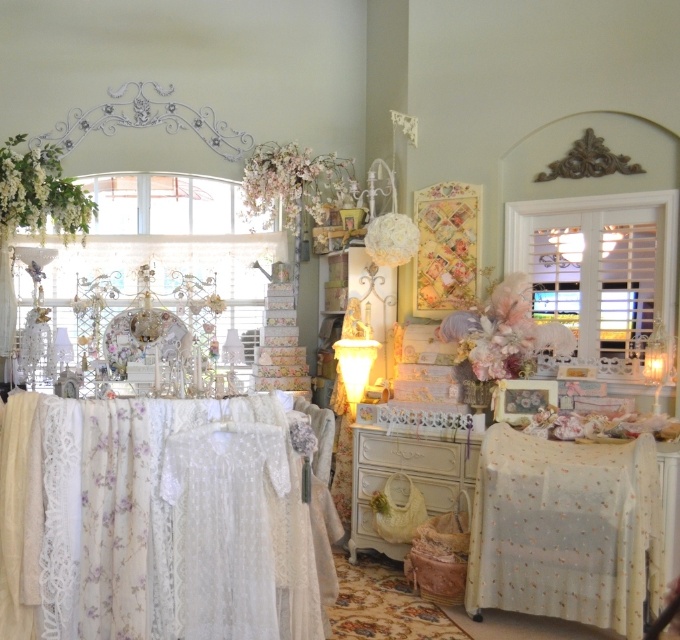
Find the location of `white lace tablecloth at lower left`. white lace tablecloth at lower left is located at coordinates (158, 520).

Is point (80, 538) farther from viewer compared to point (503, 545)?

No, it is not.

Find the location of a particular element. white lace tablecloth at lower left is located at coordinates (158, 520).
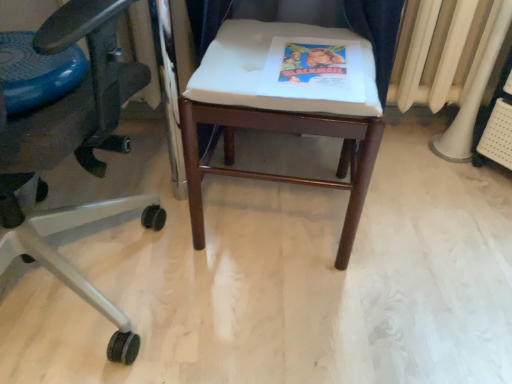
Where is `blank space to the left of white plastic radiator at right`? blank space to the left of white plastic radiator at right is located at coordinates (404, 152).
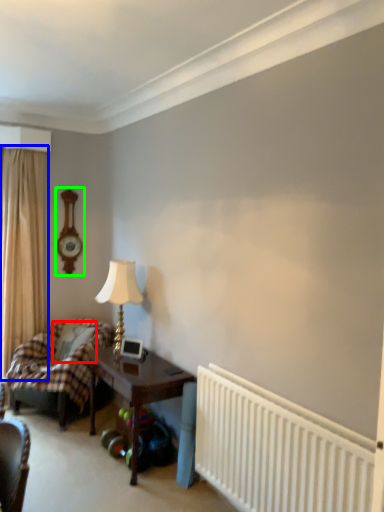
Question: Which object is positioned closest to pillow (highlighted by a red box)? Select from curtain (highlighted by a blue box) and clock (highlighted by a green box).

Choices:
 (A) curtain
 (B) clock

Answer: (A)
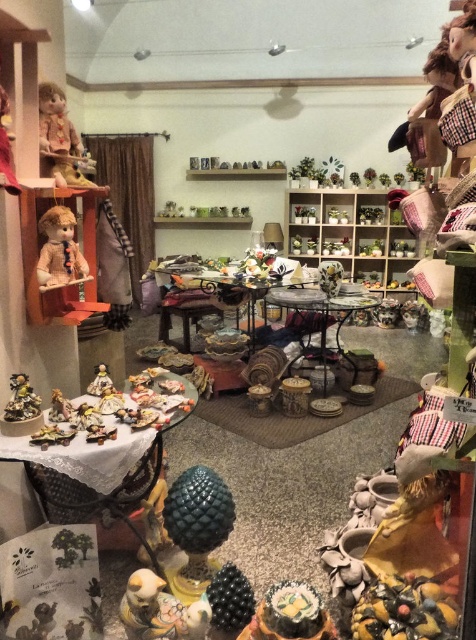
You are standing in the room and want to place a small ceramic bird figurine on the metallic dark brown table at center. Where exactly should you place it to ensure it sits at the point labeled as point (317,320)?

Place the small ceramic bird figurine at point (317,320) on the metallic dark brown table at center.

→ **What to work on**: Copy all of the lines above word for word, leaving out the pictures.

→ **Solution for this task**:
Find the location of `white lace tablecloth at lower left`. white lace tablecloth at lower left is located at coordinates (158, 520).

Is point (80, 538) farther from viewer compared to point (503, 545)?

No, it is not.

Find the location of a particular element. white lace tablecloth at lower left is located at coordinates (158, 520).
Where is `blank space to the left of white plastic radiator at right`? blank space to the left of white plastic radiator at right is located at coordinates (404, 152).
Question: Which object is positioned closest to pillow (highlighted by a red box)? Select from curtain (highlighted by a blue box) and clock (highlighted by a green box).

Choices:
 (A) curtain
 (B) clock

Answer: (A)
You are standing in the room and want to place a small ceramic bird figurine on the metallic dark brown table at center. Where exactly should you place it to ensure it sits at the point labeled as point (317,320)?

Place the small ceramic bird figurine at point (317,320) on the metallic dark brown table at center.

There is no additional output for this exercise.